Supplied material START

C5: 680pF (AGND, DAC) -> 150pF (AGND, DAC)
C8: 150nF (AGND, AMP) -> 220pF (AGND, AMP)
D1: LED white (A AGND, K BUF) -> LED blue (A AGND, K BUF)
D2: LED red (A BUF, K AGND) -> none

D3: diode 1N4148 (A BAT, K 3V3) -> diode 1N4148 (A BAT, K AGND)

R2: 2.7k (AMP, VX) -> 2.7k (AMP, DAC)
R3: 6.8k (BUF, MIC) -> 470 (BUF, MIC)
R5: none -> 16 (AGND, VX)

Supplied material END
Supplied material START

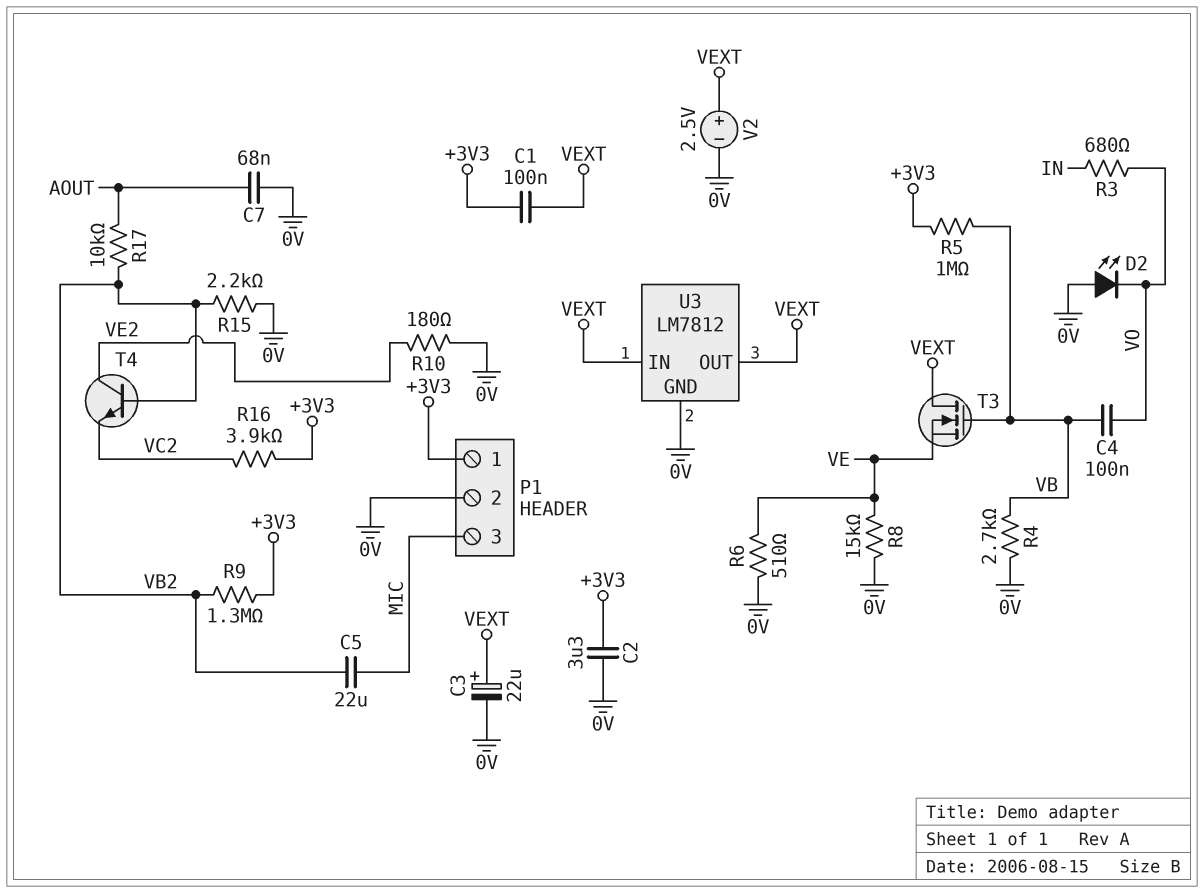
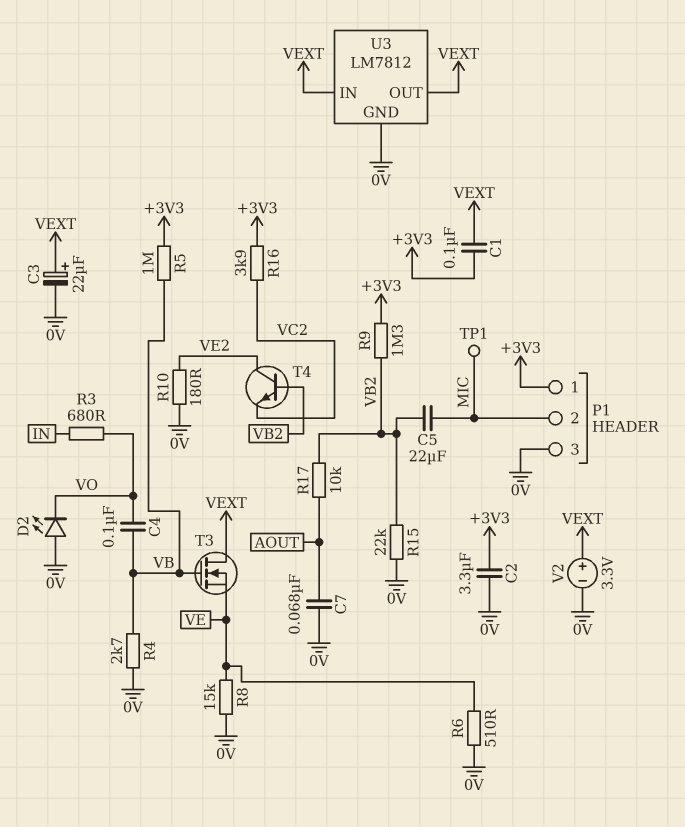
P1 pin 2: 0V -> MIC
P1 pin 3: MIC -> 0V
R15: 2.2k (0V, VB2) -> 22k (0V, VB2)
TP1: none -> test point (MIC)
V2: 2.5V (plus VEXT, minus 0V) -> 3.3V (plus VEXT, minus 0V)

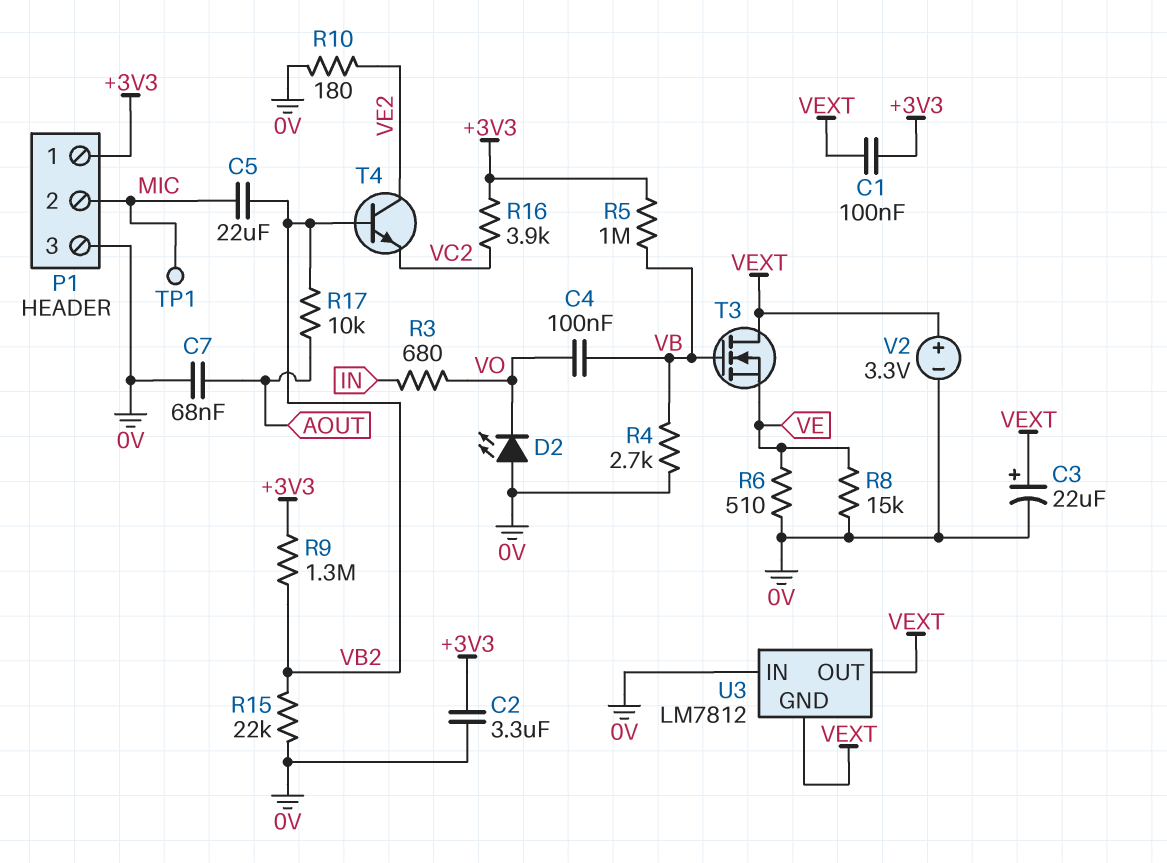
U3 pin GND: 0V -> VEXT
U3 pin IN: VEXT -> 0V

Supplied material END
Supplied material START

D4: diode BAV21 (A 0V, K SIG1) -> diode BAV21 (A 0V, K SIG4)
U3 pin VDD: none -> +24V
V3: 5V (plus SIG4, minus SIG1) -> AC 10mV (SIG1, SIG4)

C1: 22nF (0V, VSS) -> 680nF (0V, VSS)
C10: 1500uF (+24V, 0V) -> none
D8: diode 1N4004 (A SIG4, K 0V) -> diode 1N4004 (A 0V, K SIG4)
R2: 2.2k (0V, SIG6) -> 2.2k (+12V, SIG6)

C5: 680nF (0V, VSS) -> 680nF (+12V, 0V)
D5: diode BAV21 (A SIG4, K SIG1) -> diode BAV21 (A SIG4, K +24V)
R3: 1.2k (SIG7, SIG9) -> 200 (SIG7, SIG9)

Supplied material END

§ **Directions for this task**
Reproduce each line of the records in which the word "minus" appears.

§ **Answer for this exercise**
V2: 2.5V (plus VEXT, minus 0V) -> 3.3V (plus VEXT, minus 0V)
V3: 5V (plus SIG4, minus SIG1) -> AC 10mV (SIG1, SIG4)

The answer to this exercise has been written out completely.